Your objective: Print nothing but the lines below starting at the line that holds "camera: 40 degrees left, 15 degrees up" and ending at the line that holds "camera: 50 degrees left, 0 degrees up", including both, each exactly as written.

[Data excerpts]
::::
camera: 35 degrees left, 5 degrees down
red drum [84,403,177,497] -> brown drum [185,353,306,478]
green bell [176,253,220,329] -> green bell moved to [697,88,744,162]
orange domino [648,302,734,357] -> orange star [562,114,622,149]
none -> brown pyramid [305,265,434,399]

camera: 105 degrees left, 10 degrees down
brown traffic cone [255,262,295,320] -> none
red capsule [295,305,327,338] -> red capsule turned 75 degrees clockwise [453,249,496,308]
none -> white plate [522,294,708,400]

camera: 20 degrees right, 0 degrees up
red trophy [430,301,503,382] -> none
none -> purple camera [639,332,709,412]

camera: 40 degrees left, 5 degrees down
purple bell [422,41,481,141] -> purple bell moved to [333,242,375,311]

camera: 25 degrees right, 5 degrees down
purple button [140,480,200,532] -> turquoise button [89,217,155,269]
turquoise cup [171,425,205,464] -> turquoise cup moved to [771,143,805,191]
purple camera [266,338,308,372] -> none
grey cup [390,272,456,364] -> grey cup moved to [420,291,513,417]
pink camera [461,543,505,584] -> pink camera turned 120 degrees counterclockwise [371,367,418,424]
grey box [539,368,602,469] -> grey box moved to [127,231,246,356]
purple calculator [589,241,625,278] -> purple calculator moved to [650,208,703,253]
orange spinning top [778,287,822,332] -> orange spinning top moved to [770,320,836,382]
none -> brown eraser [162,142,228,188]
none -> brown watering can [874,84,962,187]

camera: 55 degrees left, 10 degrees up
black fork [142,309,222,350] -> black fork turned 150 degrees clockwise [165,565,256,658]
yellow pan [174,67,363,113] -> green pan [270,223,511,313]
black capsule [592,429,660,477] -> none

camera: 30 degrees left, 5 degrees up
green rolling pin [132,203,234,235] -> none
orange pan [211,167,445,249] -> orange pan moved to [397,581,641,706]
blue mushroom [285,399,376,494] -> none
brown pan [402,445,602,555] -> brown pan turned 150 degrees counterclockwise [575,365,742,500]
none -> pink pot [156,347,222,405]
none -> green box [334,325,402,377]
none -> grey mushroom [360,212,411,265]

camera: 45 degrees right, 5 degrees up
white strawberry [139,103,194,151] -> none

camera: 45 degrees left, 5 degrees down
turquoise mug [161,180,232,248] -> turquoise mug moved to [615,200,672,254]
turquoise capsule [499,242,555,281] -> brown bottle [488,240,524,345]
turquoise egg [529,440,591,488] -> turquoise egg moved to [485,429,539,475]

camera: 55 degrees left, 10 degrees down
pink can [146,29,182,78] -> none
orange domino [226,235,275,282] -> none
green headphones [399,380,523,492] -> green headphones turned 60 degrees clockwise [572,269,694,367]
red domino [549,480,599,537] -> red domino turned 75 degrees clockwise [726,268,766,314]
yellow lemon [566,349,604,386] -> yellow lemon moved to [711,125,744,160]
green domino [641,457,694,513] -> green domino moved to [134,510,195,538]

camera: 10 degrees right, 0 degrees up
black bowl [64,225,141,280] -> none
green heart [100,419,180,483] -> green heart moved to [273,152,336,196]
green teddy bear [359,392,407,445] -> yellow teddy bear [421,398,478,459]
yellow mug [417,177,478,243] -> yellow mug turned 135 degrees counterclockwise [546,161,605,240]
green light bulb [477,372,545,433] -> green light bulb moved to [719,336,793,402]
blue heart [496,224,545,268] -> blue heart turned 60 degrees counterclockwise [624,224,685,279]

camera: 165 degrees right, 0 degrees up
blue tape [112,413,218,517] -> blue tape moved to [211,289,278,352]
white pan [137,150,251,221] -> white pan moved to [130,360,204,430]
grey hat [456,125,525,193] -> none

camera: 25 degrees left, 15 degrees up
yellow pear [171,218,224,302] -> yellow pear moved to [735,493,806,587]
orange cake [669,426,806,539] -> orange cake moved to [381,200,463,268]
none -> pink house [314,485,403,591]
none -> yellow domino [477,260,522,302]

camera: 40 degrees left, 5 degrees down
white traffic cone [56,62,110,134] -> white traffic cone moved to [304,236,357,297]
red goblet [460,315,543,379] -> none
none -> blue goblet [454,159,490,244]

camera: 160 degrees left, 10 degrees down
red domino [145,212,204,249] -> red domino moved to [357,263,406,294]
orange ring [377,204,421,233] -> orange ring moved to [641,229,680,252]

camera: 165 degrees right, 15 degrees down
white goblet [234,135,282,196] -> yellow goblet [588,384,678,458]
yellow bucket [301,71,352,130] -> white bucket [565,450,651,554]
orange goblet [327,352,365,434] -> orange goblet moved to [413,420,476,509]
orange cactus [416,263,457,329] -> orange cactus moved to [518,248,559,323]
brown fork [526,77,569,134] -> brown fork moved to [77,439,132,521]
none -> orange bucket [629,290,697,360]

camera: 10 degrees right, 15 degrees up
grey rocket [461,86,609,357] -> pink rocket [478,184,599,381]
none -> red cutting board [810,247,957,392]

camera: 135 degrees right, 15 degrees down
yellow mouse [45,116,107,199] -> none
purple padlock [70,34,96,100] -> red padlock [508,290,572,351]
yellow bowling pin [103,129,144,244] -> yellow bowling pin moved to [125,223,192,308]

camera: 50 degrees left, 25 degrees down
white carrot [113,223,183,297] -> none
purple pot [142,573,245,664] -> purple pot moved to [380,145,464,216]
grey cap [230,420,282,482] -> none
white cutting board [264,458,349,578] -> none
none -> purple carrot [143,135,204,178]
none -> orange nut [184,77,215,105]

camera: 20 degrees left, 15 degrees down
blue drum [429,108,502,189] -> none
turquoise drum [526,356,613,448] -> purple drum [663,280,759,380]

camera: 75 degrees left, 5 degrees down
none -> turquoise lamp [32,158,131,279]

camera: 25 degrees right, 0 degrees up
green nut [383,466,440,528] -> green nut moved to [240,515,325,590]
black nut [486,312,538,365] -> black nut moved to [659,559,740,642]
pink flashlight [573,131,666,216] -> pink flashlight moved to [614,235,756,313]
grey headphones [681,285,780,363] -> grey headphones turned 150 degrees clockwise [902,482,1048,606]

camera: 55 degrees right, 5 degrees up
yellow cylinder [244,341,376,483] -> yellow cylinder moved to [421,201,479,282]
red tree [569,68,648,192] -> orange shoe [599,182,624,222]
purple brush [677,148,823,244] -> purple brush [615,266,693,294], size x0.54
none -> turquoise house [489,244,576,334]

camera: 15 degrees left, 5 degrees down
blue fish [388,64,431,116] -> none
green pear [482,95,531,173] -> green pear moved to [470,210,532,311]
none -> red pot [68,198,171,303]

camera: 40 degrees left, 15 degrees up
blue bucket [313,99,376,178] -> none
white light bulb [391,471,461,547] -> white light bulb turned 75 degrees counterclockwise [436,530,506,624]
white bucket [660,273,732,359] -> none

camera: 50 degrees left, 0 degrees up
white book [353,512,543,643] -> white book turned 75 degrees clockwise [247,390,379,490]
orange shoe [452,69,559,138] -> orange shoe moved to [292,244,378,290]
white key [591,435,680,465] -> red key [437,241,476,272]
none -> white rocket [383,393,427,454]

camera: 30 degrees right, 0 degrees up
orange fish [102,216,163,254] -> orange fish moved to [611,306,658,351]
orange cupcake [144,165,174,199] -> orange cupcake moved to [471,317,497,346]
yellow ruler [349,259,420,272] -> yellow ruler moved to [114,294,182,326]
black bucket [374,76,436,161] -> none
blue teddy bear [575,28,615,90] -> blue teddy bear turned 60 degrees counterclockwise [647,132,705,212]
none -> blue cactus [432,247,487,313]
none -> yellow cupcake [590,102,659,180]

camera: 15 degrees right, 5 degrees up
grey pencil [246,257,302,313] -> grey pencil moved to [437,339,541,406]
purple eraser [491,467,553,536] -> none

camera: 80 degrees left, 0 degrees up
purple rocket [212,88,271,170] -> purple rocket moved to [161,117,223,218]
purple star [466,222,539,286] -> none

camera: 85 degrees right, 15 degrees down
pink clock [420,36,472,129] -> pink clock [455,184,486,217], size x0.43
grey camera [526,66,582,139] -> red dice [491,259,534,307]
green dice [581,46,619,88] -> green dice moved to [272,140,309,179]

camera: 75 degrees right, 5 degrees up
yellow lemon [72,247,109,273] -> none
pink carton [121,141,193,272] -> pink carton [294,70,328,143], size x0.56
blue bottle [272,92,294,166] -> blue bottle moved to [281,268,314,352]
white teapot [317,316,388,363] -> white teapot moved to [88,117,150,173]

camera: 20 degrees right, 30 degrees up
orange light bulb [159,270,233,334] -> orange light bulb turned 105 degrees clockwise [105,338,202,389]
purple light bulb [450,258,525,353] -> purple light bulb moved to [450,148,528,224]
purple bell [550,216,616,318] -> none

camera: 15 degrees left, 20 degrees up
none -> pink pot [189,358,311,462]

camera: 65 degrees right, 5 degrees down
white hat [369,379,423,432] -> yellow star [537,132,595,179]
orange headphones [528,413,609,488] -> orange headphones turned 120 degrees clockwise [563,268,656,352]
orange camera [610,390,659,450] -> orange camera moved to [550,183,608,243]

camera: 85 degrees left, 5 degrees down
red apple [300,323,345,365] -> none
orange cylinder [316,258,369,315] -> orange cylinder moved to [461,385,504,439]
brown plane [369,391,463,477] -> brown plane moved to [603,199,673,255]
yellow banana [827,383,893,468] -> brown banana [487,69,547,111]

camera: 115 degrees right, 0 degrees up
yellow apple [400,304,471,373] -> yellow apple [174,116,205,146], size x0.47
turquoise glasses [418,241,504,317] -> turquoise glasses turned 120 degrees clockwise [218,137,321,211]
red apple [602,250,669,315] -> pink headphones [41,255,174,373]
::::
Solution:
camera: 40 degrees left, 15 degrees up
blue bucket [313,99,376,178] -> none
white light bulb [391,471,461,547] -> white light bulb turned 75 degrees counterclockwise [436,530,506,624]
white bucket [660,273,732,359] -> none

camera: 50 degrees left, 0 degrees up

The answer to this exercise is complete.